● DIRECTIONS FOR THIS TASK
Rewrite the lines from the one containing "You are standing at" through the one containing "Since the white", replacing "wire fence" with "chain-link fence" and leaving everything else unchanged.

● RECORDS FOR THE TASK
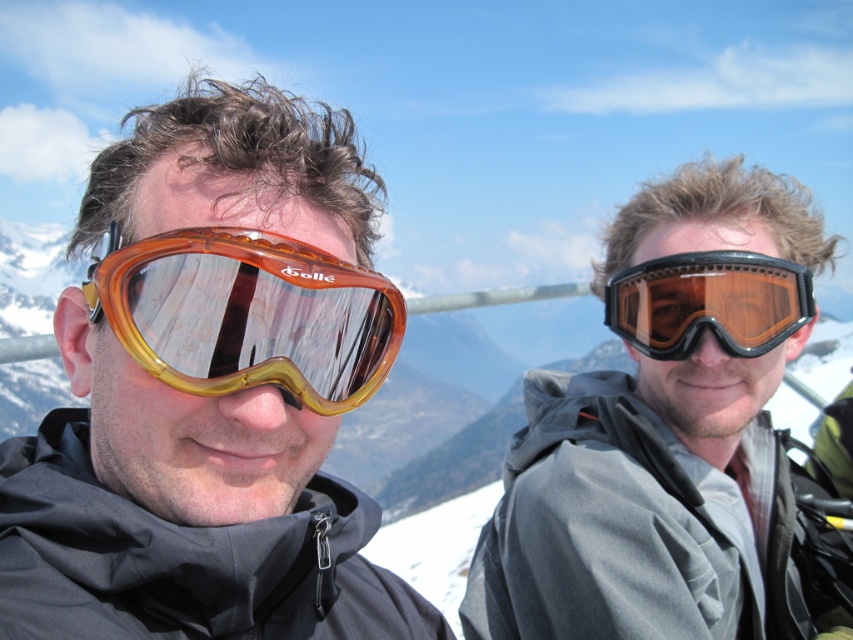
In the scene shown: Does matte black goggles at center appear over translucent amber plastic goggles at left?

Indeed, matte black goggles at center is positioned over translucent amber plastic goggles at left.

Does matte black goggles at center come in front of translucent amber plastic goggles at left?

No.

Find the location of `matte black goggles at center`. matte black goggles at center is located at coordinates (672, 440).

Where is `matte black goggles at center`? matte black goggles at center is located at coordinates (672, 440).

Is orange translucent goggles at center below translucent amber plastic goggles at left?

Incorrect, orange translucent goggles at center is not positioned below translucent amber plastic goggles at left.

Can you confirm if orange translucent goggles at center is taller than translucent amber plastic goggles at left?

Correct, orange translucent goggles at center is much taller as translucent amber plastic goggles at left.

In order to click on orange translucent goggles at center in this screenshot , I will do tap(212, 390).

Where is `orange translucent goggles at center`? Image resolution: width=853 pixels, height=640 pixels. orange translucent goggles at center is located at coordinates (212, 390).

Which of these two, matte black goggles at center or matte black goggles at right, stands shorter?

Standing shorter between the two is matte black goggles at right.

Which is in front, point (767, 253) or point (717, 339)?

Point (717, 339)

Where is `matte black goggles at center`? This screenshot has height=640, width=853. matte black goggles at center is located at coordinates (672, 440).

---

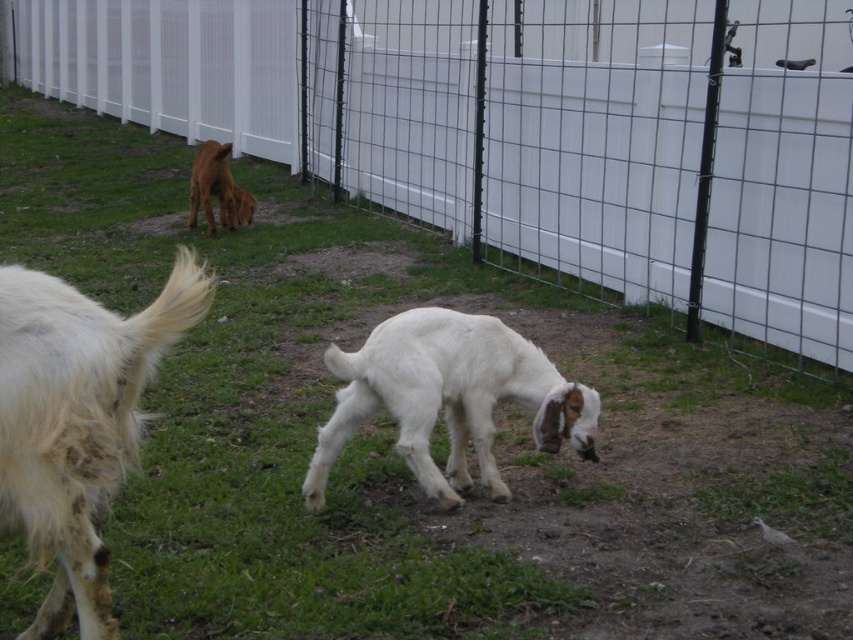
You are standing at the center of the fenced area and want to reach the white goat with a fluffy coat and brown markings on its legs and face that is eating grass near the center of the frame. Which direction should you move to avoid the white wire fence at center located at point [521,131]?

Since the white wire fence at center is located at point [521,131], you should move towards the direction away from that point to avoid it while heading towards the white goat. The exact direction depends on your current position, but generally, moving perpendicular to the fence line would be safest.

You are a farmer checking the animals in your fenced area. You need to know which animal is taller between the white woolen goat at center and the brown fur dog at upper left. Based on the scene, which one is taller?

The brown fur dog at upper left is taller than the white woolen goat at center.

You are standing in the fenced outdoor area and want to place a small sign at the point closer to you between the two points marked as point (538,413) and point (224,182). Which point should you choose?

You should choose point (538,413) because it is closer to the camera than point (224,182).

● EXERCISE OUTPUT
You are standing at the center of the fenced area and want to reach the white goat with a fluffy coat and brown markings on its legs and face that is eating grass near the center of the frame. Which direction should you move to avoid the white chain-link fence at center located at point [521,131]?

Since the white chain-link fence at center is located at point [521,131], you should move towards the direction away from that point to avoid it while heading towards the white goat. The exact direction depends on your current position, but generally, moving perpendicular to the fence line would be safest.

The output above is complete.